* **REQUIRED ACTION**
Copy out all lines from the entries below in which "blue" occurs.

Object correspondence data
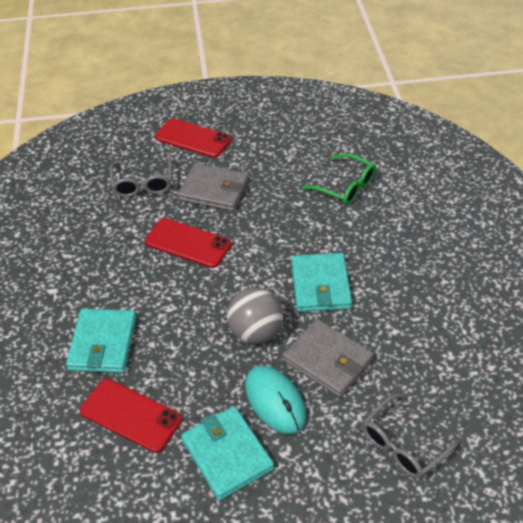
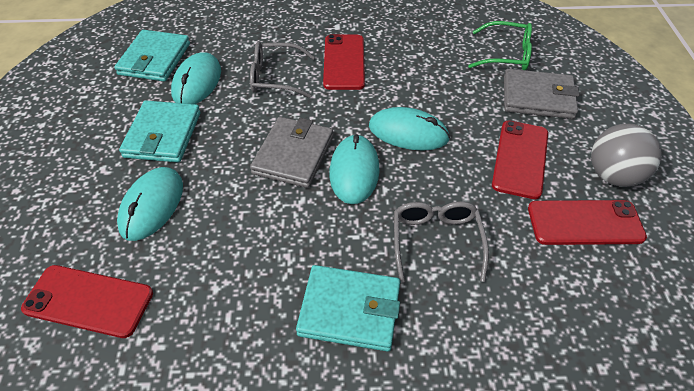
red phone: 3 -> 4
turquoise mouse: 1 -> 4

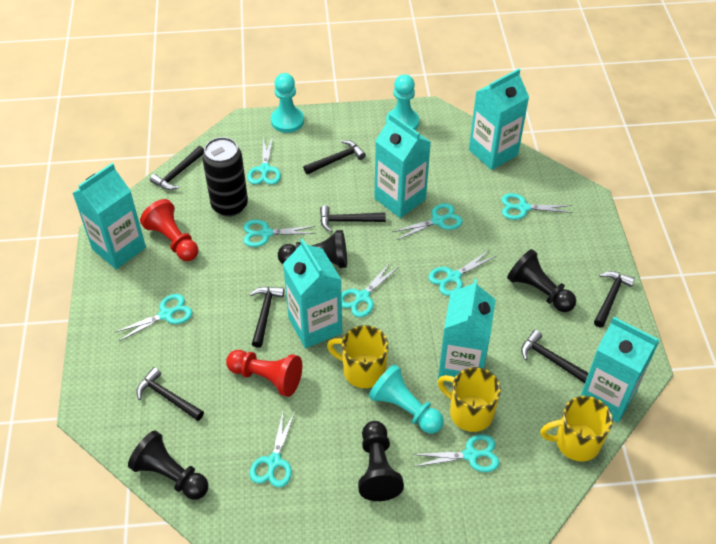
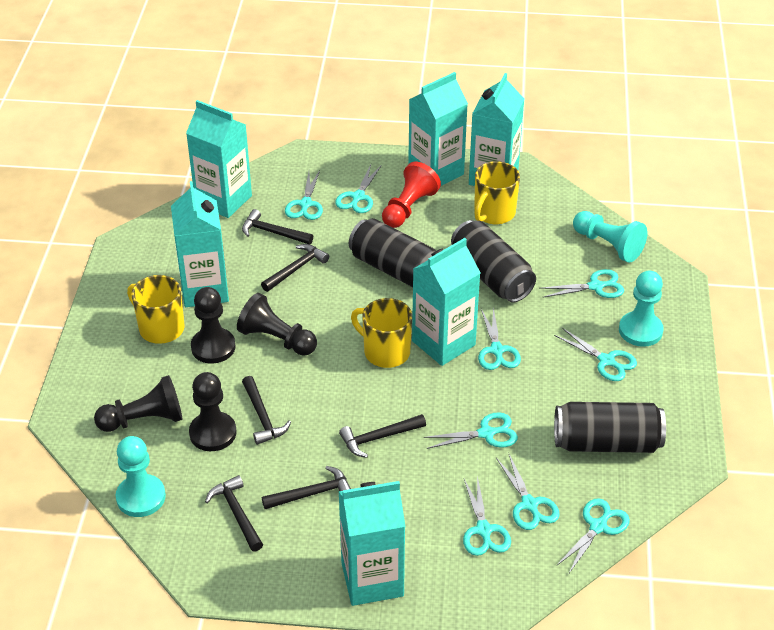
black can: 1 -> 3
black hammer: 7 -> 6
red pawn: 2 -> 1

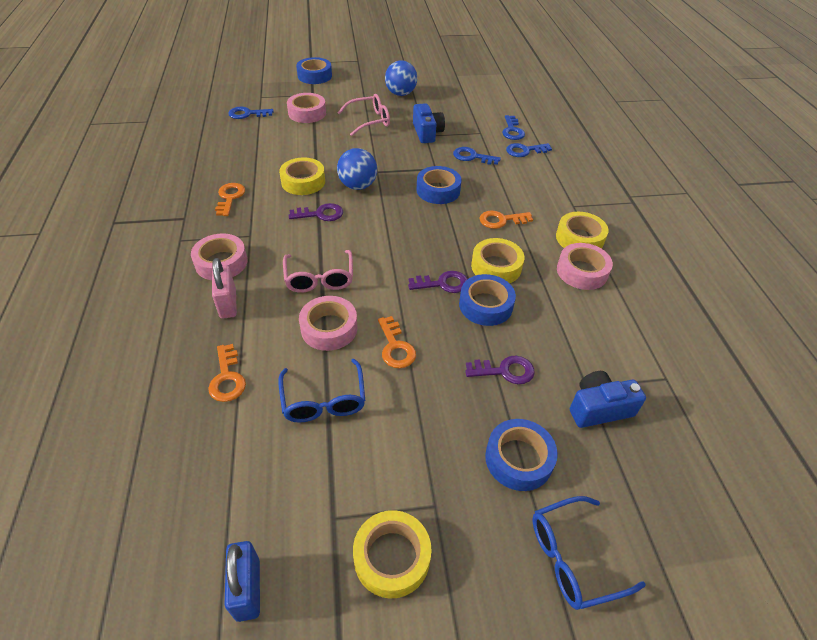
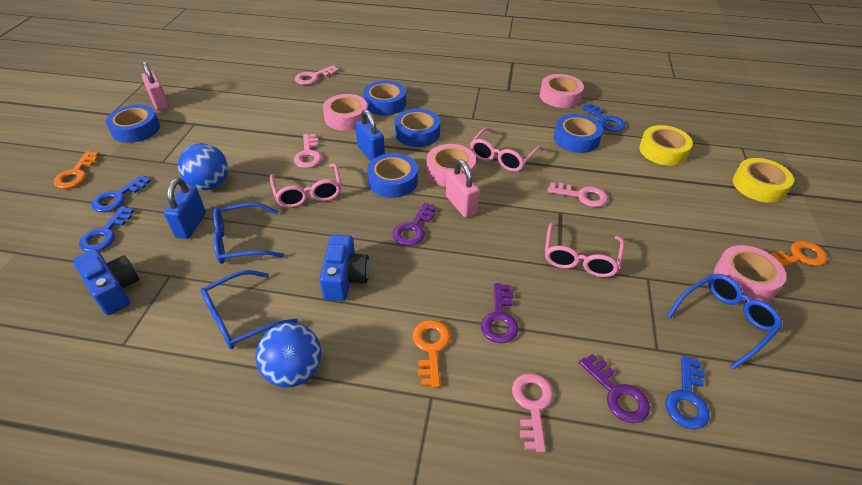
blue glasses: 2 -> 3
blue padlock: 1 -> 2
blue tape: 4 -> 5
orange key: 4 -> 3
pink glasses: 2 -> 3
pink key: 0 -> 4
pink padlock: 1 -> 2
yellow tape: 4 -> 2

* **REPLY**
blue glasses: 2 -> 3
blue padlock: 1 -> 2
blue tape: 4 -> 5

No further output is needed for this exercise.